*** Block opens ***
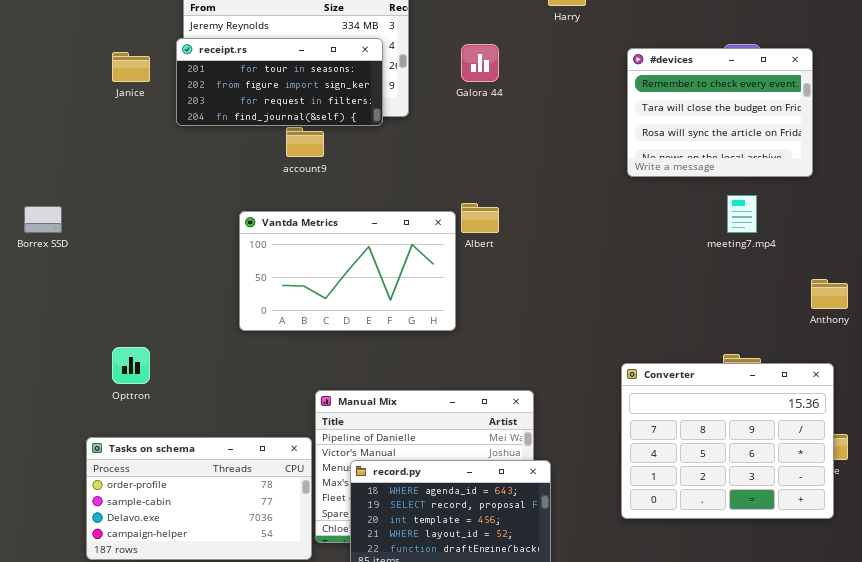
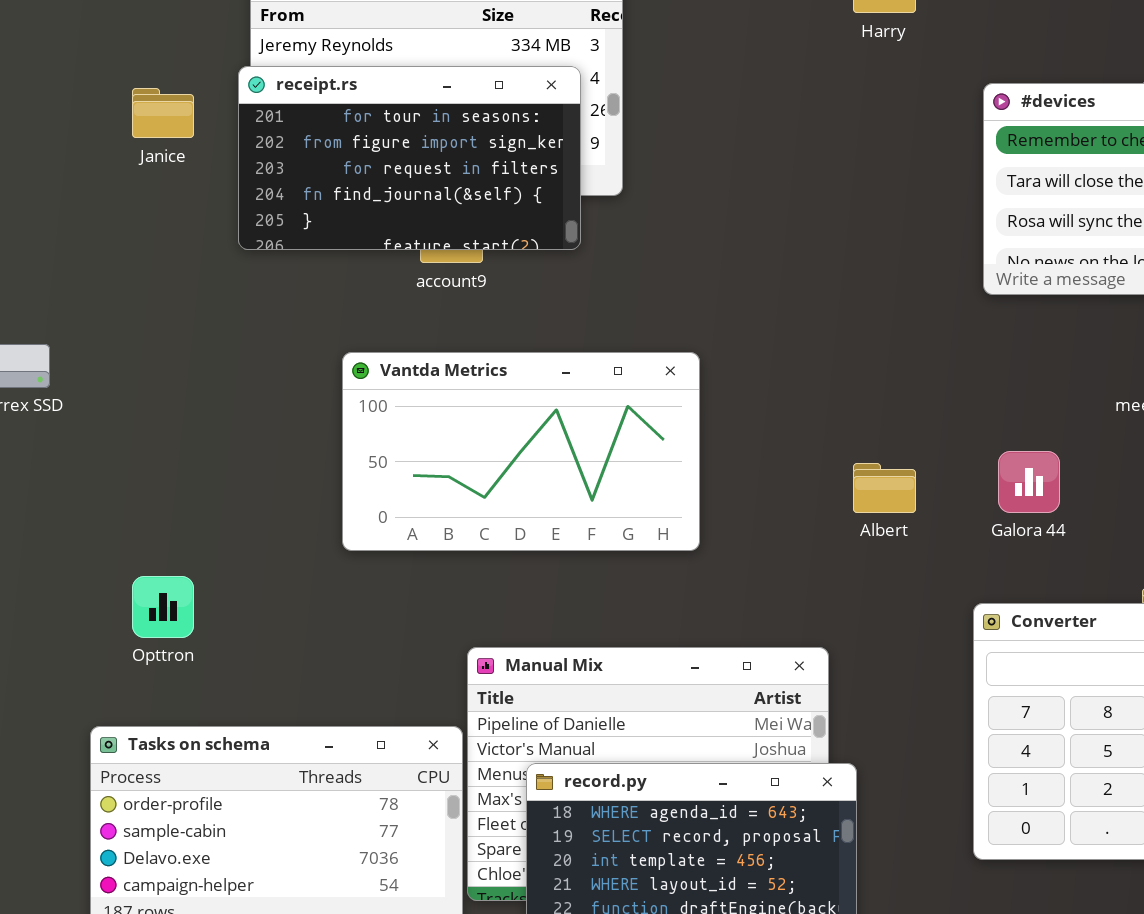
receipt.rs: [176,38,383,126] -> [238,66,581,250], resized
Galora 44: [461,44,499,82] -> [998,451,1060,513], moved
Albert: [461,203,499,233] -> [853,463,916,513], moved

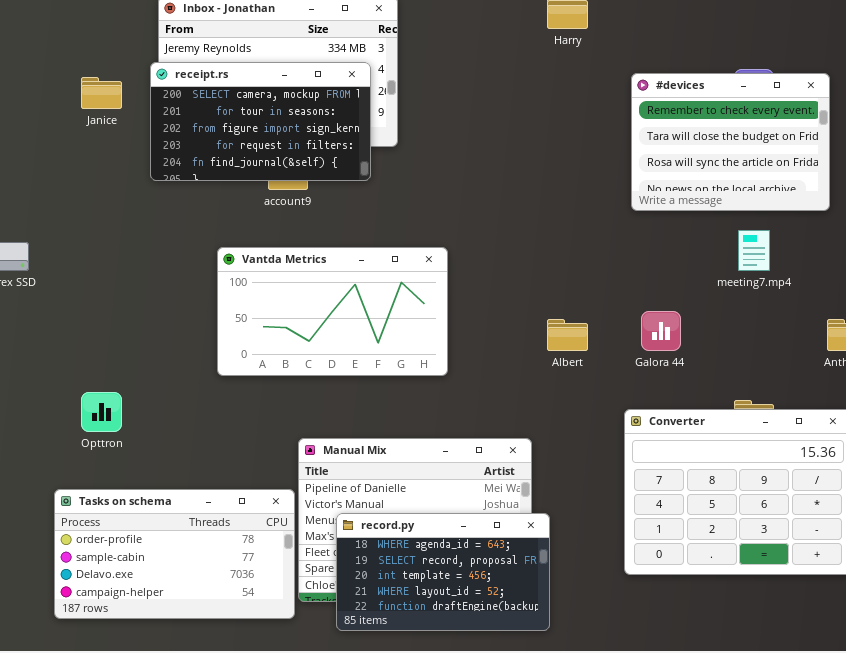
receipt.rs: [238,66,581,250] -> [150,62,371,181], scrolled up 1 row

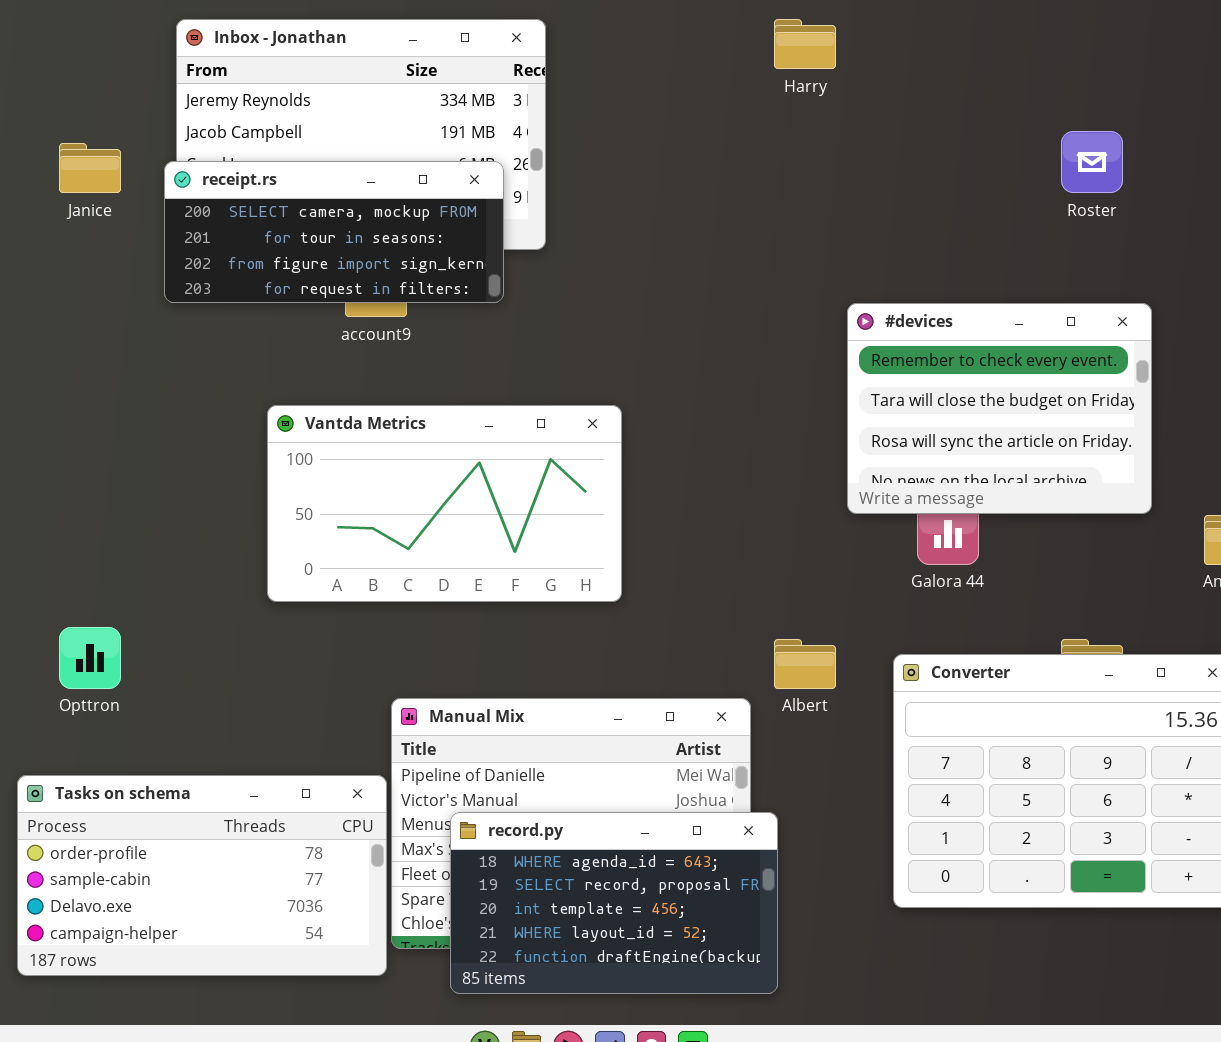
receipt.rs: [150,62,371,181] -> [164,161,504,303], resized
#devices: [631,73,830,211] -> [847,303,1152,514], moved
Albert: [547,319,588,351] -> [774,639,836,689], moved

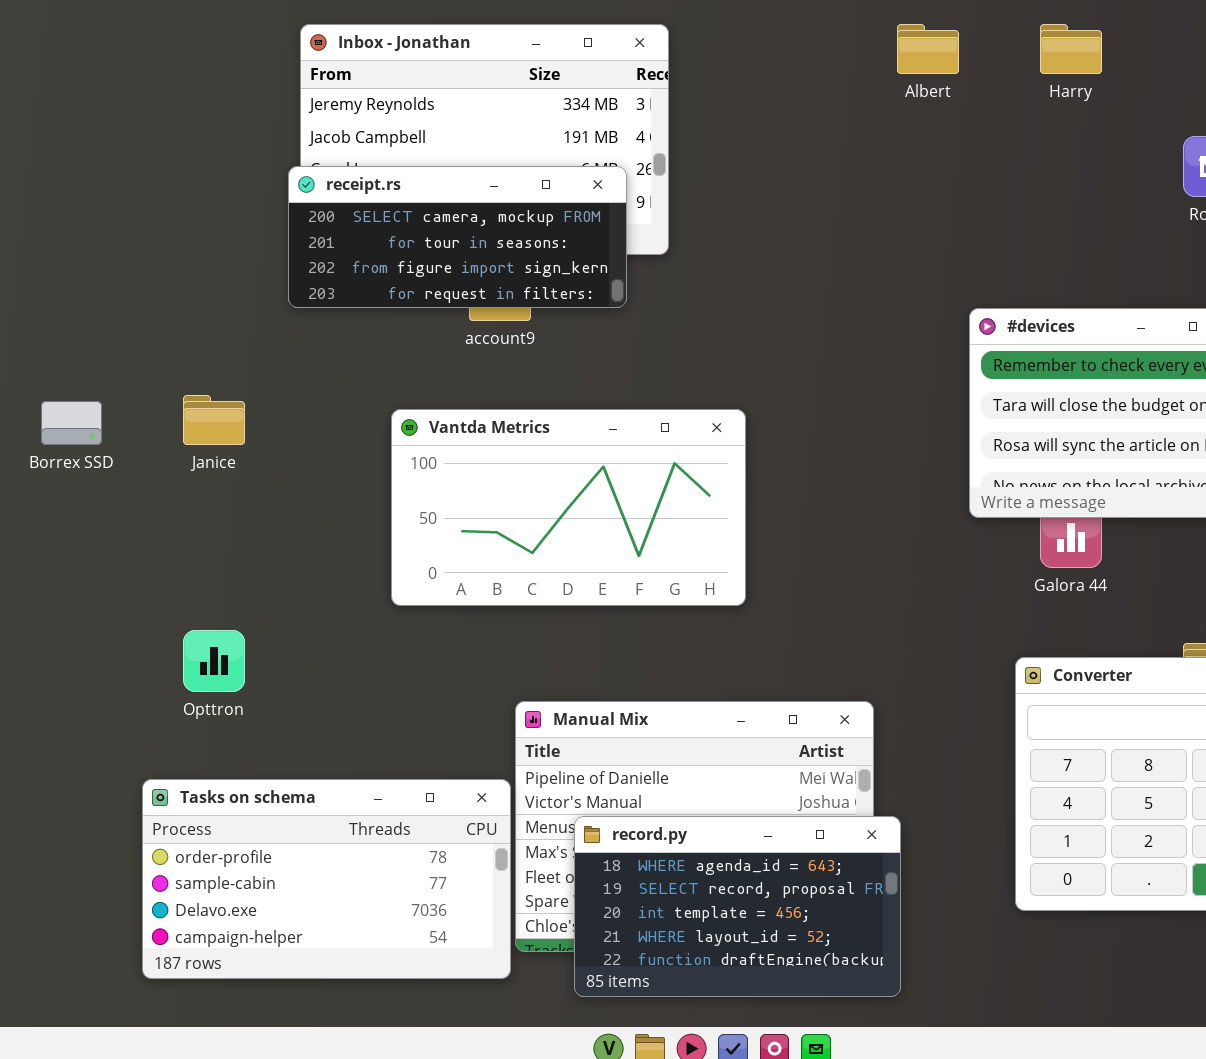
Harry: [774,19,836,69] -> [1040,24,1102,74], moved
Janice: [59,143,121,193] -> [183,395,245,445], moved
Albert: [774,639,836,689] -> [897,24,959,74], moved

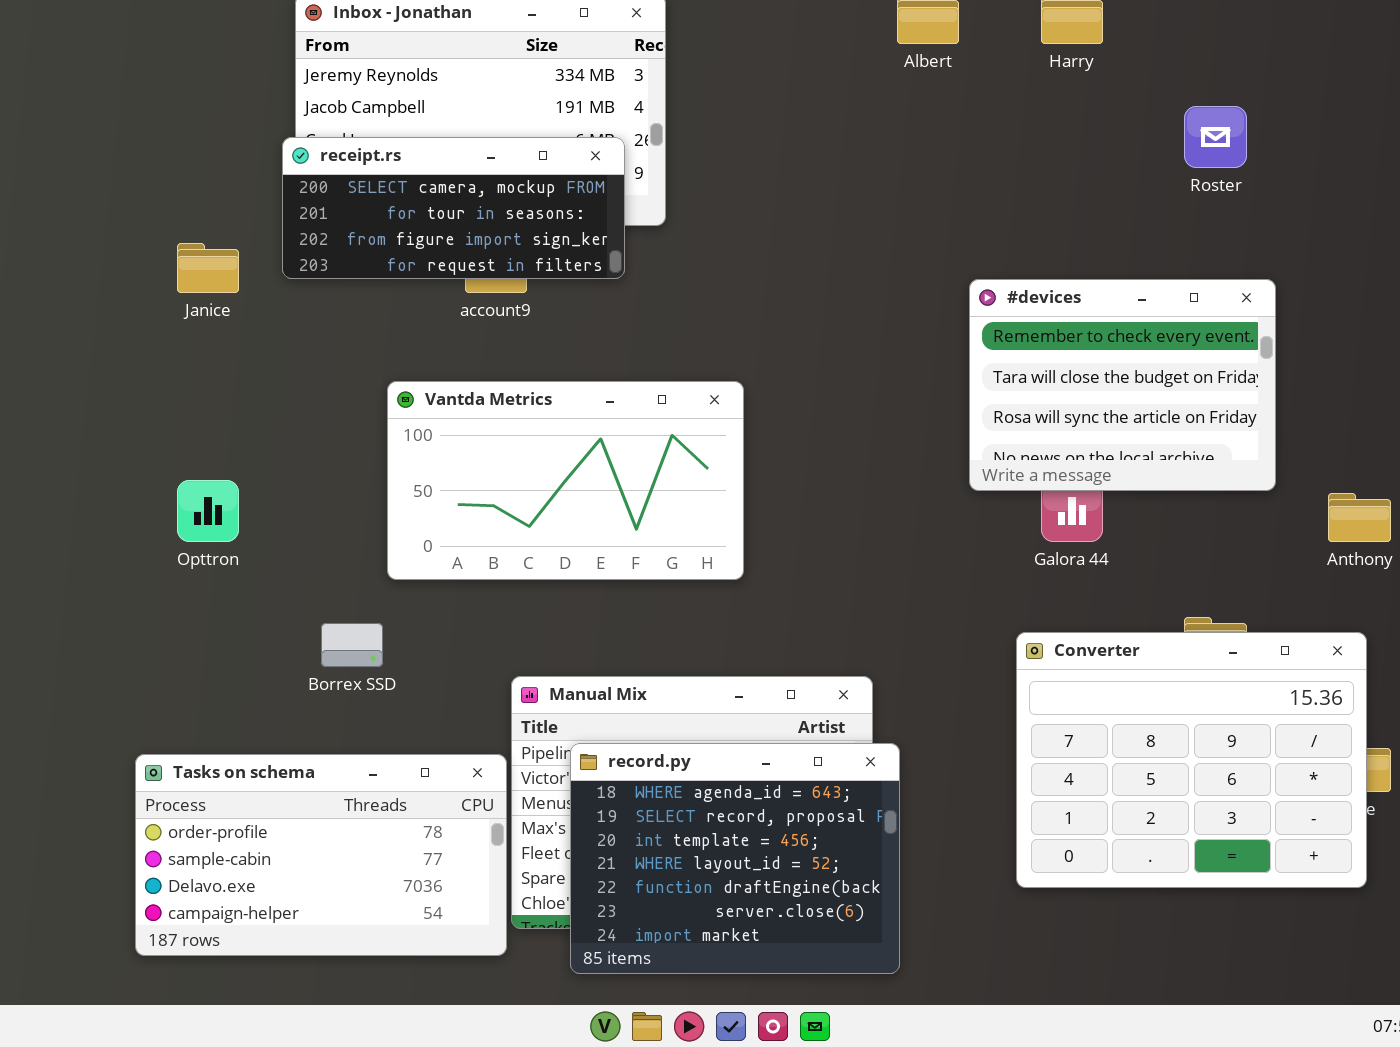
Janice: [183,395,245,445] -> [177,243,239,293], moved
Borrex SSD: [41,401,102,445] -> [321,623,383,667], moved
Opttron: [183,630,245,692] -> [177,480,239,542], moved
record.py: [574,816,901,997] -> [570,743,900,974], resized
*** Block closes ***
» **WHAT TO DO**: With the pictures removed, set down the entire listing exactly.

» **ANSWER FOR THIS EXERCISE**:
receipt.rs: [176,38,383,126] -> [238,66,581,250], resized
Galora 44: [461,44,499,82] -> [998,451,1060,513], moved
Albert: [461,203,499,233] -> [853,463,916,513], moved

receipt.rs: [238,66,581,250] -> [150,62,371,181], scrolled up 1 row

receipt.rs: [150,62,371,181] -> [164,161,504,303], resized
#devices: [631,73,830,211] -> [847,303,1152,514], moved
Albert: [547,319,588,351] -> [774,639,836,689], moved

Harry: [774,19,836,69] -> [1040,24,1102,74], moved
Janice: [59,143,121,193] -> [183,395,245,445], moved
Albert: [774,639,836,689] -> [897,24,959,74], moved

Janice: [183,395,245,445] -> [177,243,239,293], moved
Borrex SSD: [41,401,102,445] -> [321,623,383,667], moved
Opttron: [183,630,245,692] -> [177,480,239,542], moved
record.py: [574,816,901,997] -> [570,743,900,974], resized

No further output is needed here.